Locate the line that contains "(416, 406) = (439, 276): yellow" in the entries below. Retype it and all following lines through the final one, character for character.

Collection entries
"""
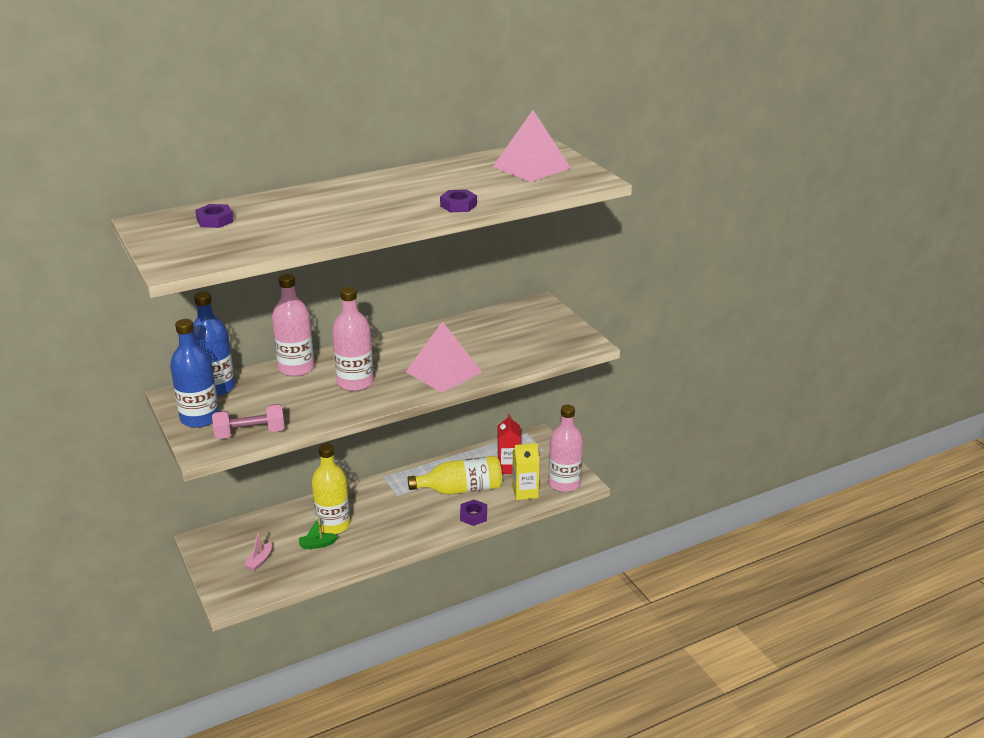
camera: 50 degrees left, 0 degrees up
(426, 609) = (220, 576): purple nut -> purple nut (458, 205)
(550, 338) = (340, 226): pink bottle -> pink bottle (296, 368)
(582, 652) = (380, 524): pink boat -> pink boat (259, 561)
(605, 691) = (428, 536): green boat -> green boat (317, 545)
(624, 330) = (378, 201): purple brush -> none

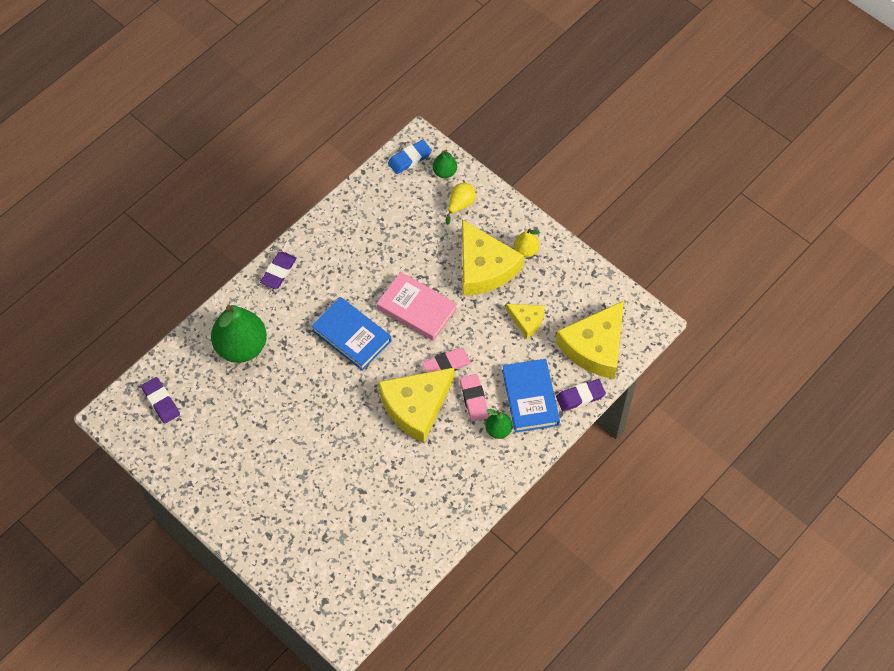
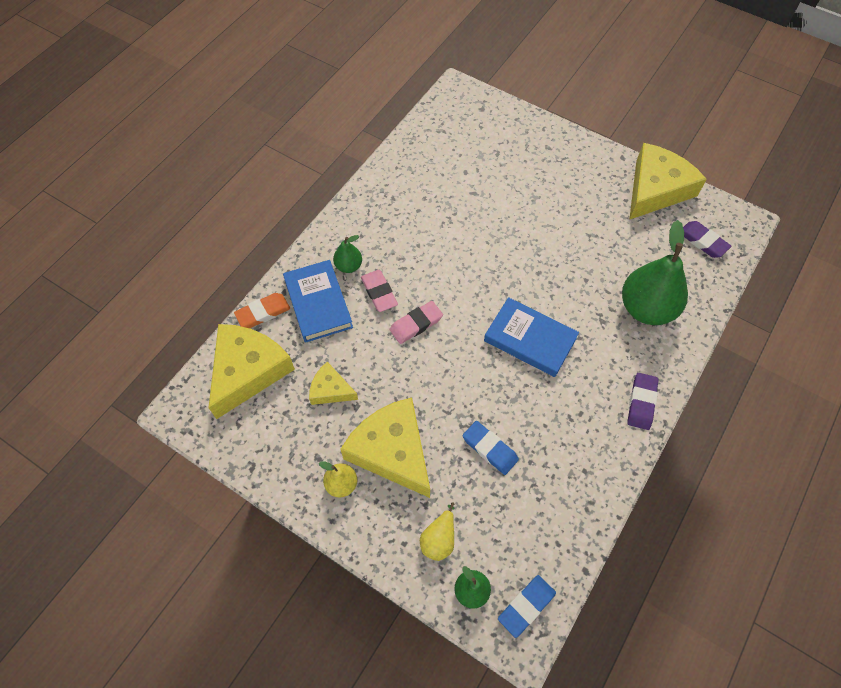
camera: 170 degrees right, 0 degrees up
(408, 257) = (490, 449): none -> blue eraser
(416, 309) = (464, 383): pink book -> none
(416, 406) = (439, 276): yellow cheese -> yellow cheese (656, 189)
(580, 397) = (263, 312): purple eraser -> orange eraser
"""
_Expected answer_
(416, 406) = (439, 276): yellow cheese -> yellow cheese (656, 189)
(580, 397) = (263, 312): purple eraser -> orange eraser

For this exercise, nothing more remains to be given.